◆ **Supplied data**:
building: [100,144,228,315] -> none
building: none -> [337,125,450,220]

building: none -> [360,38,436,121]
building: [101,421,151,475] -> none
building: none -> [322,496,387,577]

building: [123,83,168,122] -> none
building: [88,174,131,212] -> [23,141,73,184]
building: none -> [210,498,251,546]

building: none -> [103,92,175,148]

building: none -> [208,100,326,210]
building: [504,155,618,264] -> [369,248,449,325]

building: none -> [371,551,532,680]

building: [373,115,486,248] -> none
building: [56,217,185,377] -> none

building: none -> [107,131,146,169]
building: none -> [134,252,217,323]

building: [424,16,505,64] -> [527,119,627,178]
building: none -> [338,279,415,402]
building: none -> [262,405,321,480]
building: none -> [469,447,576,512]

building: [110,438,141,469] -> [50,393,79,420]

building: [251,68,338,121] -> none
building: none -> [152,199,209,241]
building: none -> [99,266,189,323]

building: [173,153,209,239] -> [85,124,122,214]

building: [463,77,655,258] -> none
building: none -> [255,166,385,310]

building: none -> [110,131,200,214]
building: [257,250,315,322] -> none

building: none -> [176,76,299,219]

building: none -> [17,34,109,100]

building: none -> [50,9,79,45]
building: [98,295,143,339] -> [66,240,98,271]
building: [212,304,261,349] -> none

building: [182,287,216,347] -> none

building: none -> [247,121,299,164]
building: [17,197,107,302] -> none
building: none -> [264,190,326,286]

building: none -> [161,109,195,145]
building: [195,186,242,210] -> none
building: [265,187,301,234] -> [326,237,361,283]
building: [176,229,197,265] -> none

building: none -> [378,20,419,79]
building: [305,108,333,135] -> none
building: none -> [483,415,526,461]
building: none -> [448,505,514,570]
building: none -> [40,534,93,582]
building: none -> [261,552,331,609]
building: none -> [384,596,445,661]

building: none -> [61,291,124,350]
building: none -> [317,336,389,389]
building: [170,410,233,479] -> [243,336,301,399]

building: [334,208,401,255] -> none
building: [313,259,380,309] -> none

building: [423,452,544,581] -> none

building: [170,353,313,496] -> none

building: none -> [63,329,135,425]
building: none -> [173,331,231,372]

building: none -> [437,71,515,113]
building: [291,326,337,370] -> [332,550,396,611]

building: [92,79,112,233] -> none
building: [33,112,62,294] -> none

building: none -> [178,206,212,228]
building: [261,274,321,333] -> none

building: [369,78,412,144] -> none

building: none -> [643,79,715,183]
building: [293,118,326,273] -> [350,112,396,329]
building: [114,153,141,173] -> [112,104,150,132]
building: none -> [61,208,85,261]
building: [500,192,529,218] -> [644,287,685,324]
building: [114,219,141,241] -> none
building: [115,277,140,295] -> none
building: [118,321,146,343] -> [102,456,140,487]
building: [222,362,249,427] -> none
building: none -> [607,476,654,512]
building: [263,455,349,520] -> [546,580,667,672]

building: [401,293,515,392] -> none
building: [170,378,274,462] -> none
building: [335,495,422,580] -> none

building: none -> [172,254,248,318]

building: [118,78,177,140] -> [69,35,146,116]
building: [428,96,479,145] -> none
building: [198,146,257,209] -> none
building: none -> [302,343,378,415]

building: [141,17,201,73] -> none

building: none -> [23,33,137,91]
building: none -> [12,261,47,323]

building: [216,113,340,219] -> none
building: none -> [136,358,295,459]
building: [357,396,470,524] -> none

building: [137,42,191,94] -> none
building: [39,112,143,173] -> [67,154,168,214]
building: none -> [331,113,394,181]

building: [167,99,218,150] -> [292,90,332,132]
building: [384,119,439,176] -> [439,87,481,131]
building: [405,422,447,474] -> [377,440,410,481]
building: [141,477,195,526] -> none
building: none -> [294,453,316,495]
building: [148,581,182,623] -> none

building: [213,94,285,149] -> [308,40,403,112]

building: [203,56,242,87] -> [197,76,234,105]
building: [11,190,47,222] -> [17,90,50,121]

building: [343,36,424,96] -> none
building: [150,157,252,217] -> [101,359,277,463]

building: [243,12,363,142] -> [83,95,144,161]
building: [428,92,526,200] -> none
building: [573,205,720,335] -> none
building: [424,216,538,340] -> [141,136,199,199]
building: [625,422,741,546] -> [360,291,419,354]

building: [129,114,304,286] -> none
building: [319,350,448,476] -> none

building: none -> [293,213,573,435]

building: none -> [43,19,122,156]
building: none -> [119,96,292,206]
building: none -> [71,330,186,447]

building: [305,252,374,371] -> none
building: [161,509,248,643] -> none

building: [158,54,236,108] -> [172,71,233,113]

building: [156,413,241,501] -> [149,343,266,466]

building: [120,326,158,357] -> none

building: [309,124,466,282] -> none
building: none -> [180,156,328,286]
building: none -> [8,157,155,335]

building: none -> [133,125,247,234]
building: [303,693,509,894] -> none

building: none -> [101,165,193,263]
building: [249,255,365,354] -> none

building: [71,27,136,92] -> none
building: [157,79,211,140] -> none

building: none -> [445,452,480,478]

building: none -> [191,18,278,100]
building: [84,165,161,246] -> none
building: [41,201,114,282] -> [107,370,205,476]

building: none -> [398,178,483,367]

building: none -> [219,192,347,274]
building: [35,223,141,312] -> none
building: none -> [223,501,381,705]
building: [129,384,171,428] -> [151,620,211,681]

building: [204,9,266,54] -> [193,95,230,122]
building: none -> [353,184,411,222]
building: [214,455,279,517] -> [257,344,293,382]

◆ **What you will do**: Only the lines above starting at the line that holds "building: [176,229,197,265] -> none" and ending at the line that holds "building: [92,79,112,233] -> none" are to be repeated, exactly and in full.

◆ **Solution below**:
building: [176,229,197,265] -> none

building: none -> [378,20,419,79]
building: [305,108,333,135] -> none
building: none -> [483,415,526,461]
building: none -> [448,505,514,570]
building: none -> [40,534,93,582]
building: none -> [261,552,331,609]
building: none -> [384,596,445,661]

building: none -> [61,291,124,350]
building: none -> [317,336,389,389]
building: [170,410,233,479] -> [243,336,301,399]

building: [334,208,401,255] -> none
building: [313,259,380,309] -> none

building: [423,452,544,581] -> none

building: [170,353,313,496] -> none

building: none -> [63,329,135,425]
building: none -> [173,331,231,372]

building: none -> [437,71,515,113]
building: [291,326,337,370] -> [332,550,396,611]

building: [92,79,112,233] -> none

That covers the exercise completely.